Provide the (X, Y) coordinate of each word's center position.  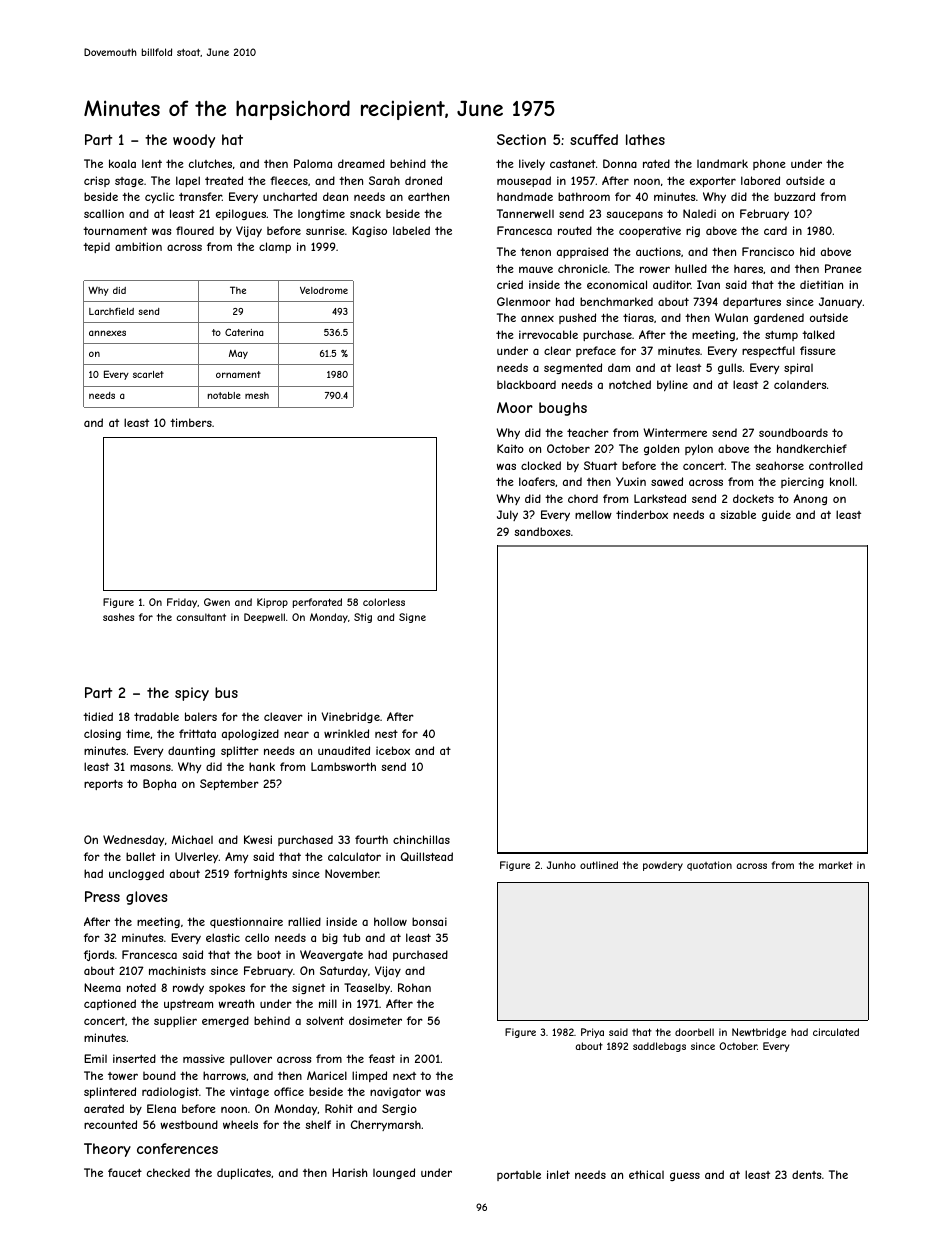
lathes (645, 139)
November (352, 873)
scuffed (594, 139)
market (836, 865)
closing (102, 734)
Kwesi (258, 839)
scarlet (148, 374)
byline (672, 386)
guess (685, 1176)
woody (194, 141)
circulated (836, 1032)
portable (519, 1175)
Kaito (510, 448)
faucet (125, 1172)
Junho (561, 865)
* * * * *
▶ Goal:
Can you transcribe every line of the items above character for character, leaving the pictures out of your answer?

▶ Final result:
Provide the (X, Y) coordinate of each word's center position.  
lathes (645, 139)
November (352, 873)
scuffed (594, 139)
market (836, 865)
closing (102, 734)
Kwesi (258, 839)
scarlet (148, 374)
byline (672, 386)
guess (685, 1176)
woody (194, 141)
circulated (836, 1032)
portable (519, 1175)
Kaito (510, 448)
faucet (125, 1172)
Junho (561, 865)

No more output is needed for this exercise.